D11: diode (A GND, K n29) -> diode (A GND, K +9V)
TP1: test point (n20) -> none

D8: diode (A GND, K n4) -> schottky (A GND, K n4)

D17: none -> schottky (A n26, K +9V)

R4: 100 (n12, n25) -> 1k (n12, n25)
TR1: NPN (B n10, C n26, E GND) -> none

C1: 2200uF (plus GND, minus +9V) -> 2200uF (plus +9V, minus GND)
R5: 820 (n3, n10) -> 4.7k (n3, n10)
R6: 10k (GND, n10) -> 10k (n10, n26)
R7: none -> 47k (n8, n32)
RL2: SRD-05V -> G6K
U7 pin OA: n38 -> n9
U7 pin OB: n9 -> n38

· · · · · · ·

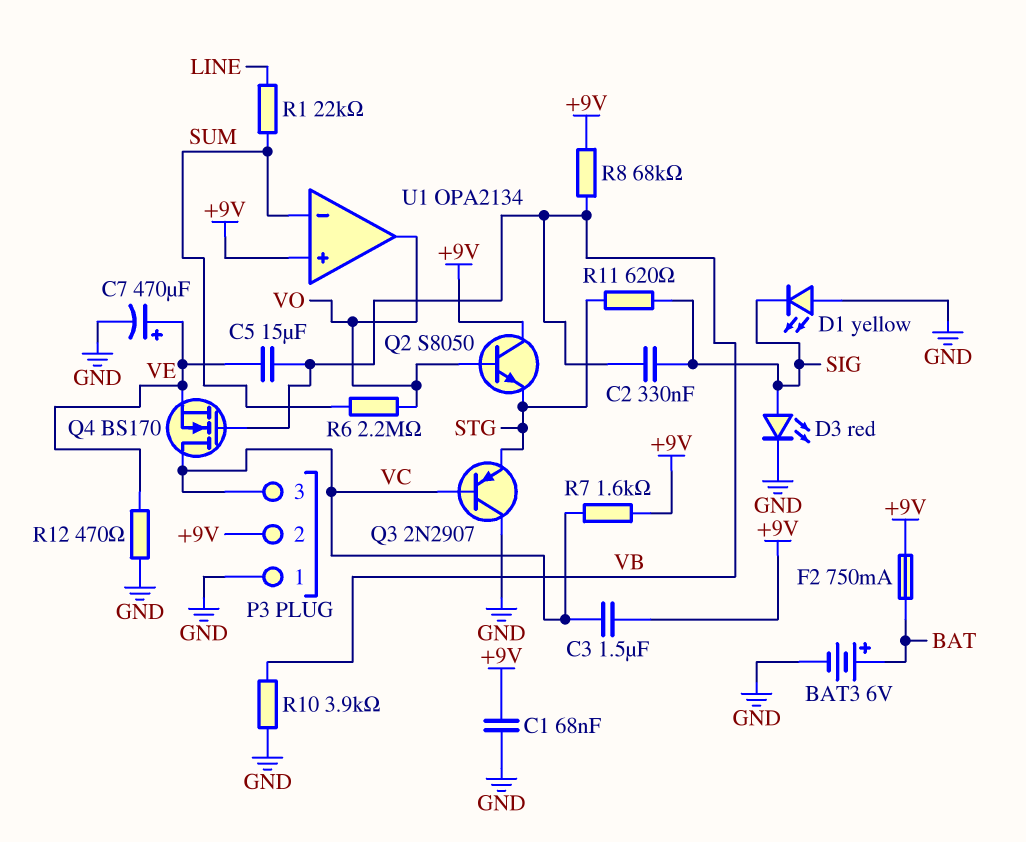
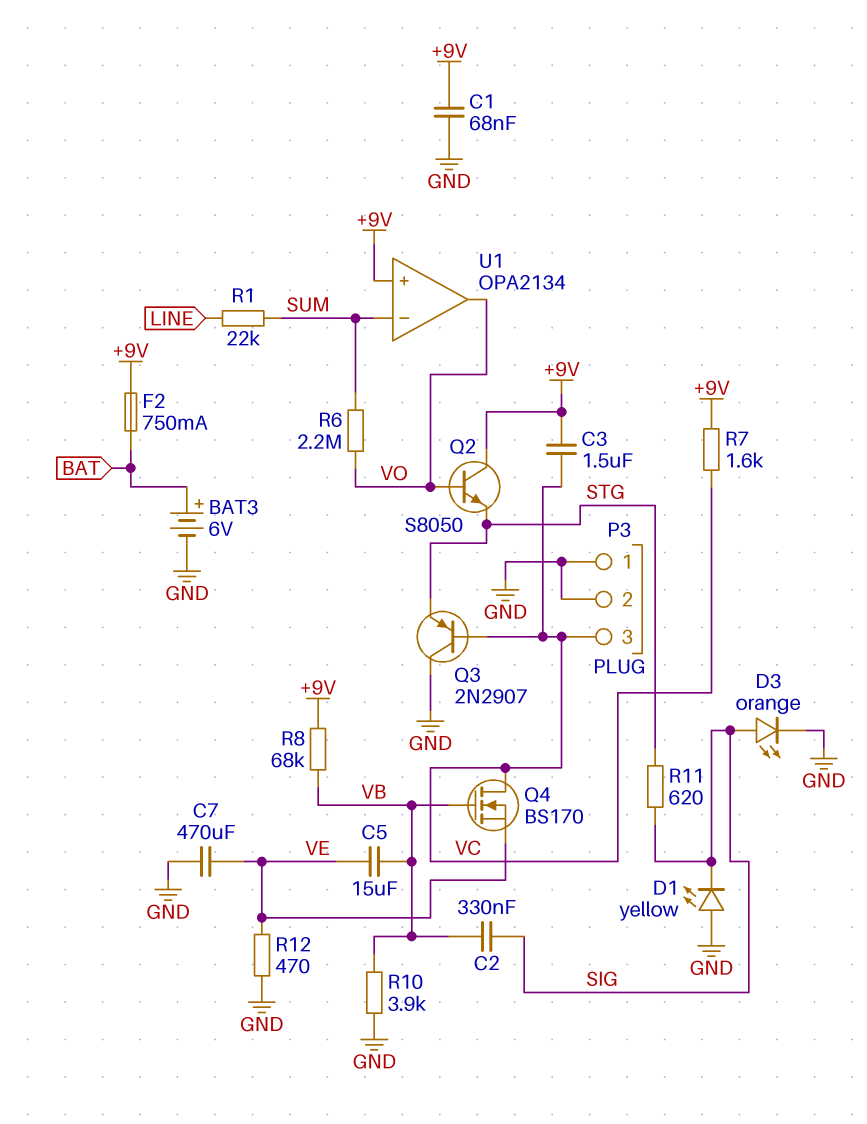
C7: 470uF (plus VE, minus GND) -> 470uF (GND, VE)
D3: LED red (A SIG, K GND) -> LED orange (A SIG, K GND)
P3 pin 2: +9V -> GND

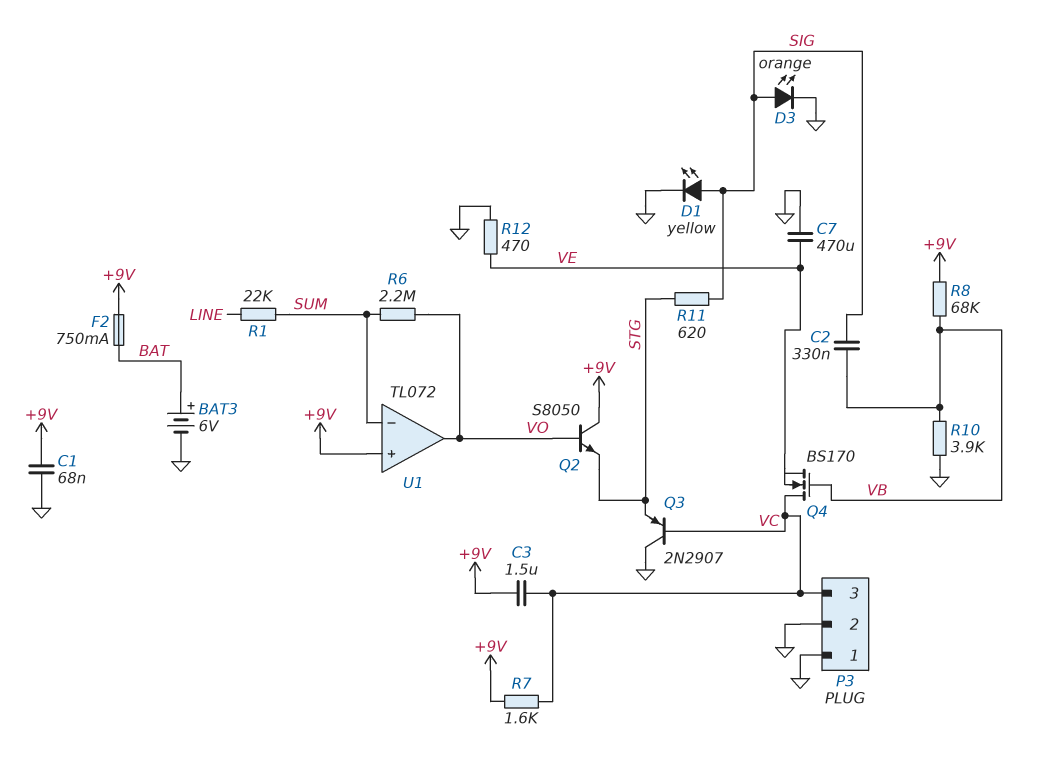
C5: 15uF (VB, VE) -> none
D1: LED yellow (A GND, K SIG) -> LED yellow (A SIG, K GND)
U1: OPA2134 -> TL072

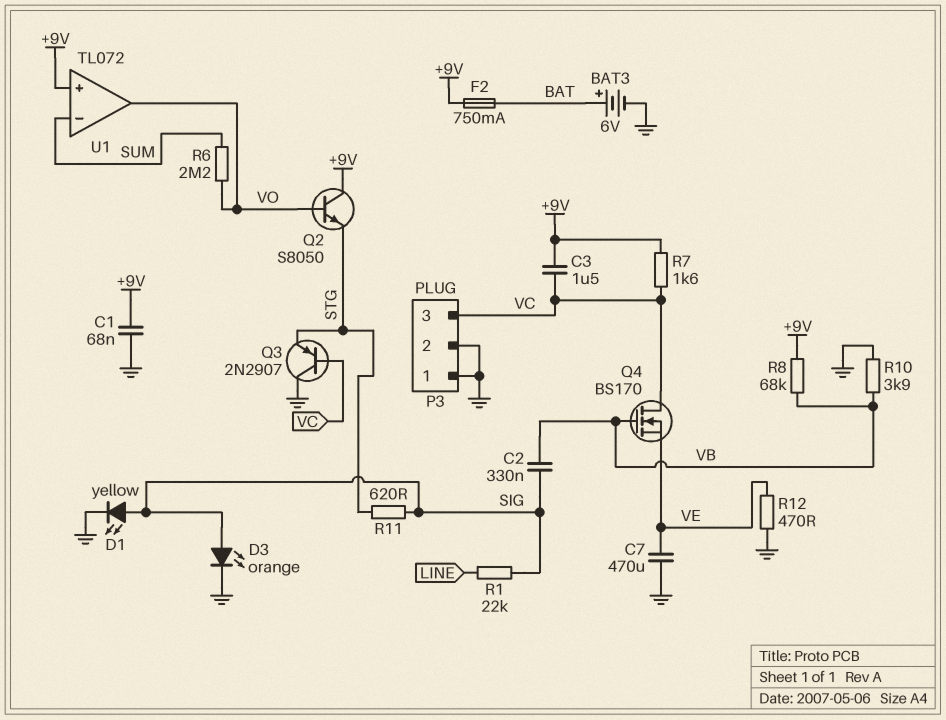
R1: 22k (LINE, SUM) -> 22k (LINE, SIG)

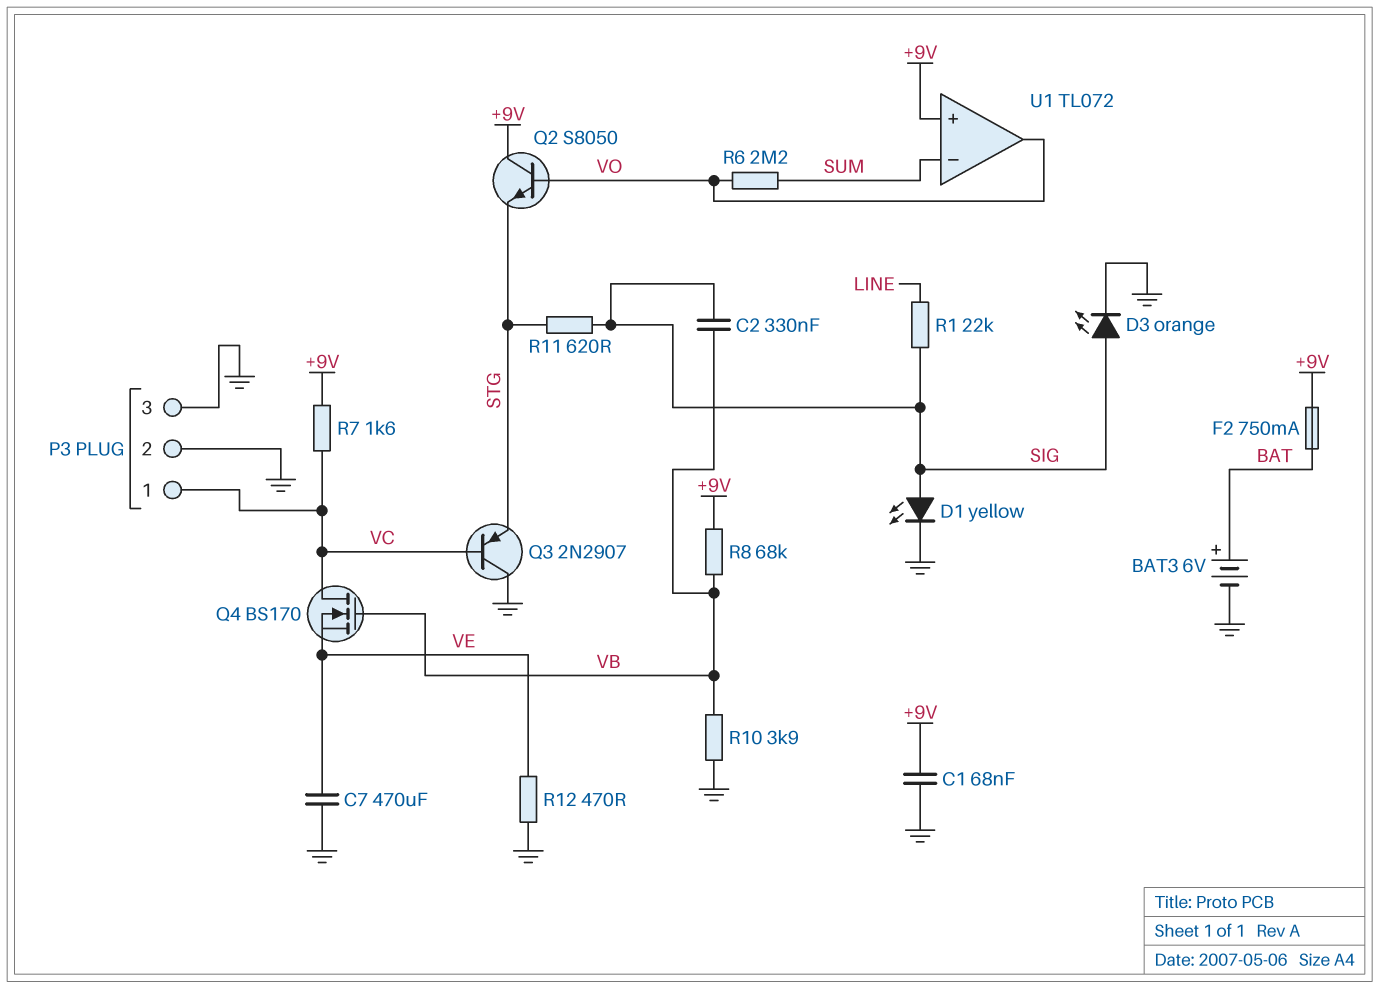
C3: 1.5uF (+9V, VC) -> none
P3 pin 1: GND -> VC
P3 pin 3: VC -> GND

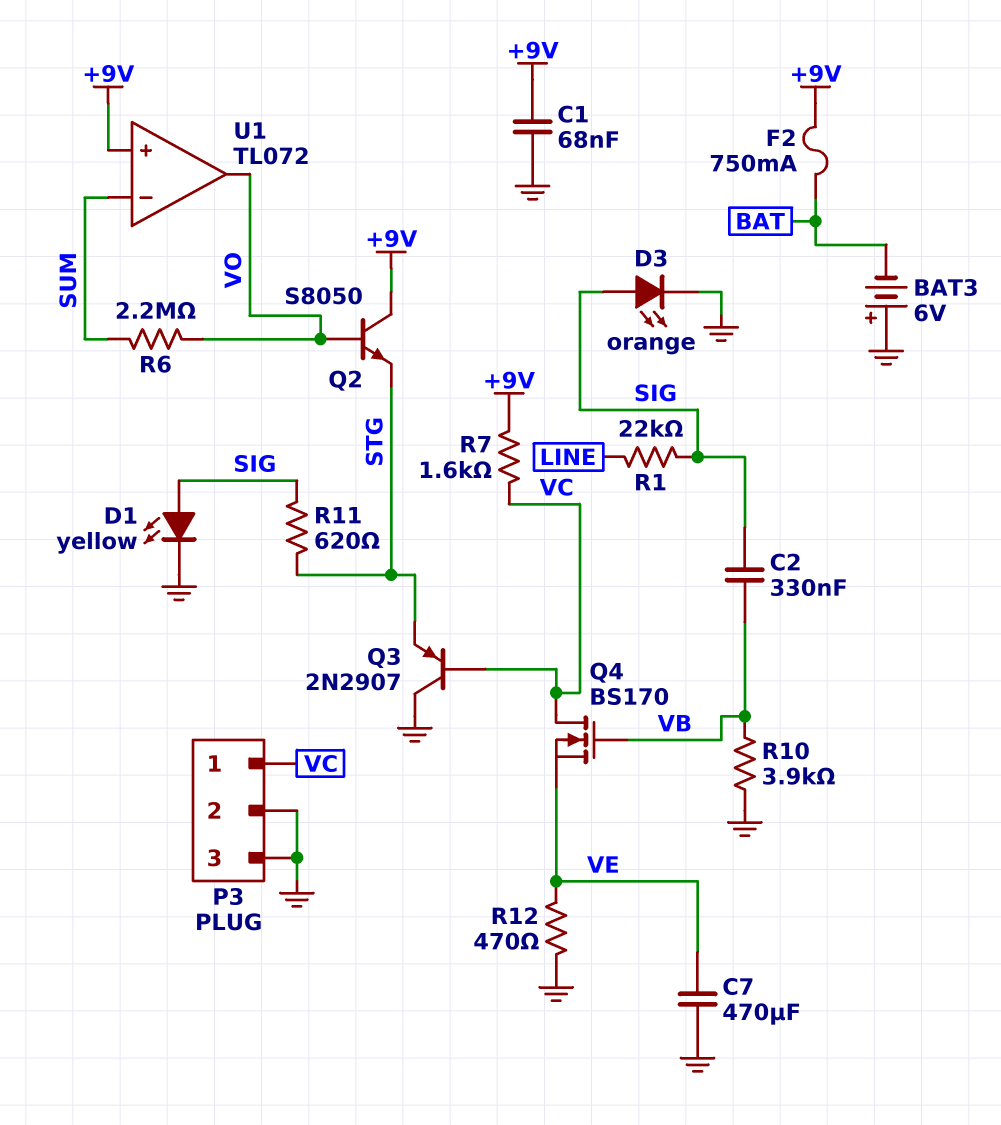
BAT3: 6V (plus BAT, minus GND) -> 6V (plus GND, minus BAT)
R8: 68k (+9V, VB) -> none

· · · · · · ·

**TASK DETAILS:** Leave out every line above except those from the line with "R4: 100 (n12, n25) -> 1k (n12, n25)" up to and including the line with "U7 pin OB: n9 -> n38", and copy those exactly.

**REPLY:**
R4: 100 (n12, n25) -> 1k (n12, n25)
TR1: NPN (B n10, C n26, E GND) -> none

C1: 2200uF (plus GND, minus +9V) -> 2200uF (plus +9V, minus GND)
R5: 820 (n3, n10) -> 4.7k (n3, n10)
R6: 10k (GND, n10) -> 10k (n10, n26)
R7: none -> 47k (n8, n32)
RL2: SRD-05V -> G6K
U7 pin OA: n38 -> n9
U7 pin OB: n9 -> n38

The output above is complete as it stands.